• Input data
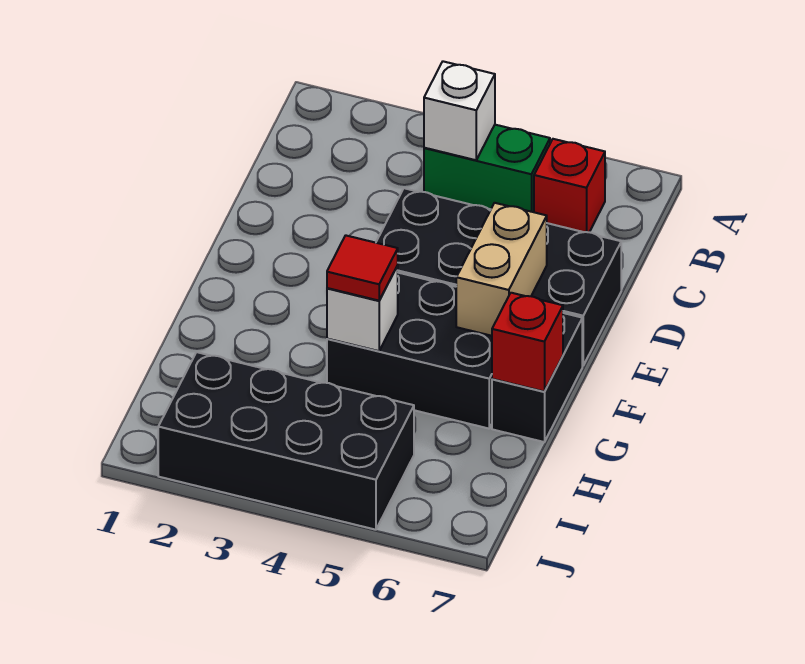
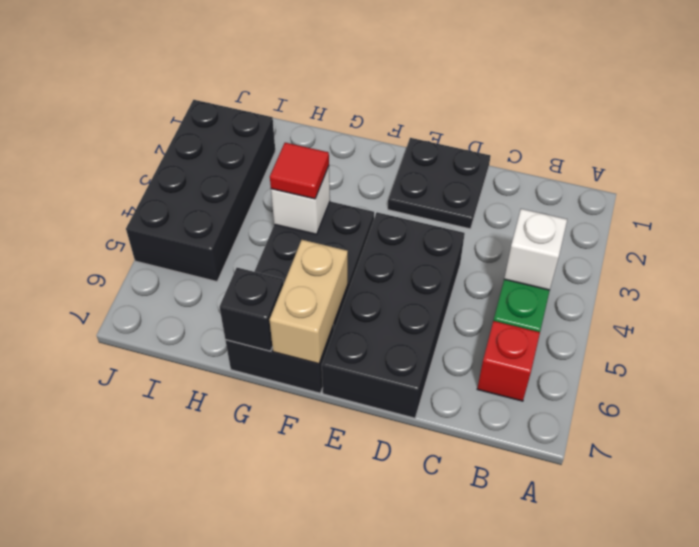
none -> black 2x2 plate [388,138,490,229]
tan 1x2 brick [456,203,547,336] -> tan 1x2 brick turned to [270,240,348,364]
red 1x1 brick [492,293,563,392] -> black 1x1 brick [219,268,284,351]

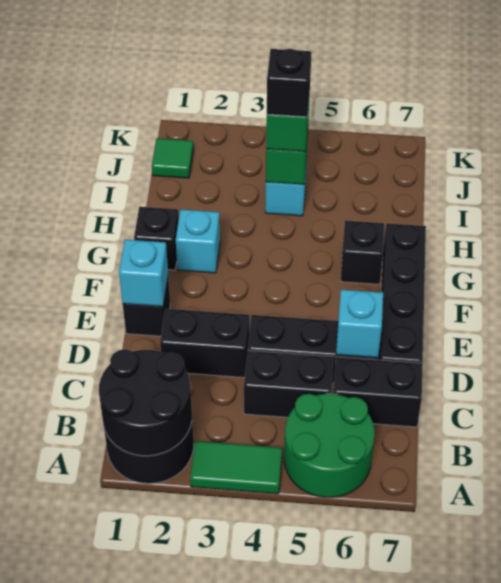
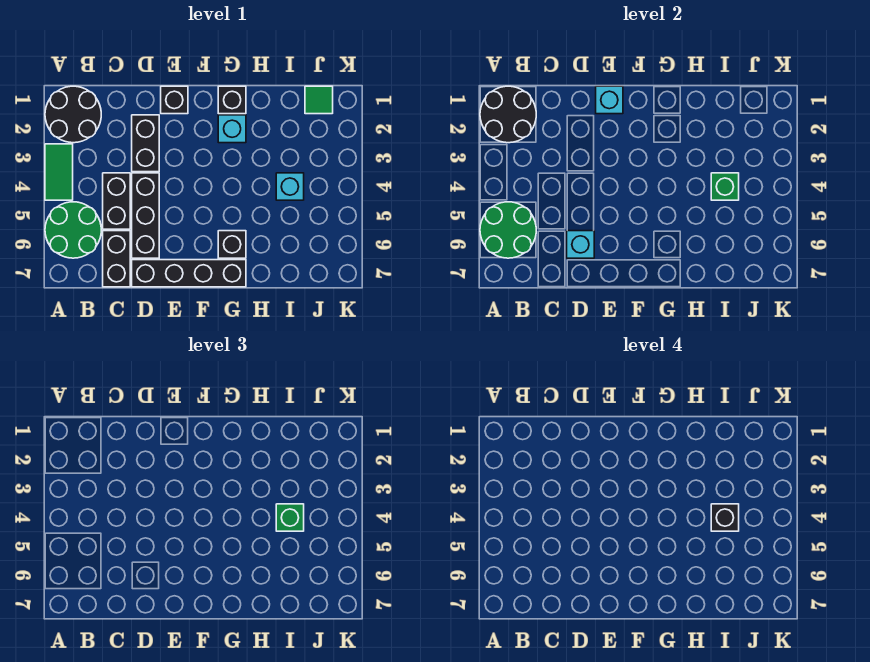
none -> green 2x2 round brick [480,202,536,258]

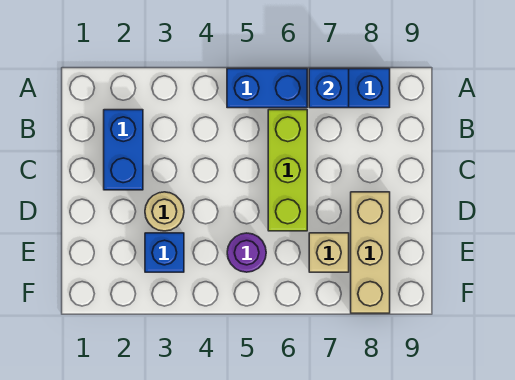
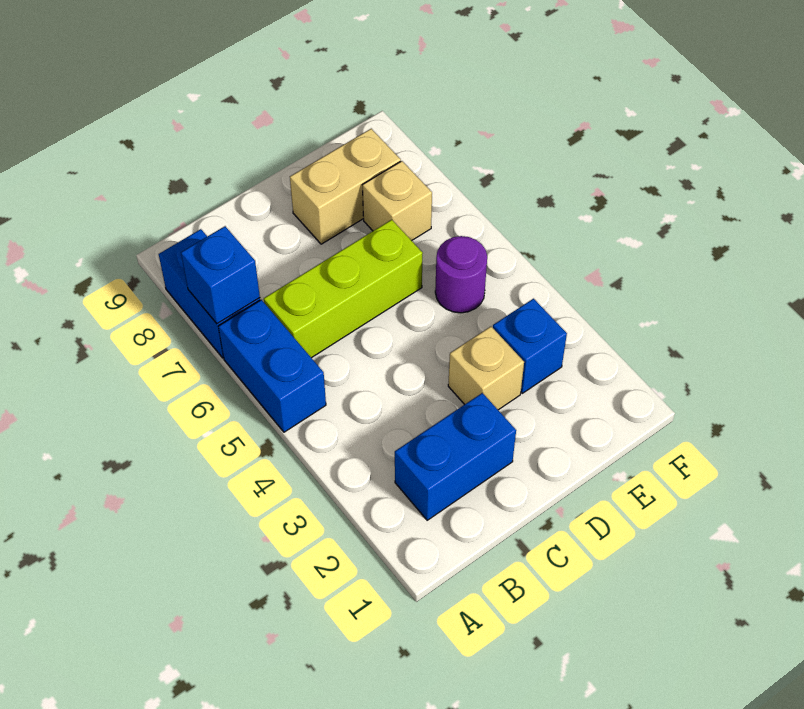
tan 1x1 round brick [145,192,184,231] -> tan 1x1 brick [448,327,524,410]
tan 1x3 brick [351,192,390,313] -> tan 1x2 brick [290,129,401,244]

• What you should do
Output exactly the lines from the one containing "tan 1x2 brick [456,203,547,336]" through the last line of the records above, both included, leaving out any pictures.

• Written answer
tan 1x2 brick [456,203,547,336] -> tan 1x2 brick turned to [270,240,348,364]
red 1x1 brick [492,293,563,392] -> black 1x1 brick [219,268,284,351]

none -> green 2x2 round brick [480,202,536,258]

tan 1x1 round brick [145,192,184,231] -> tan 1x1 brick [448,327,524,410]
tan 1x3 brick [351,192,390,313] -> tan 1x2 brick [290,129,401,244]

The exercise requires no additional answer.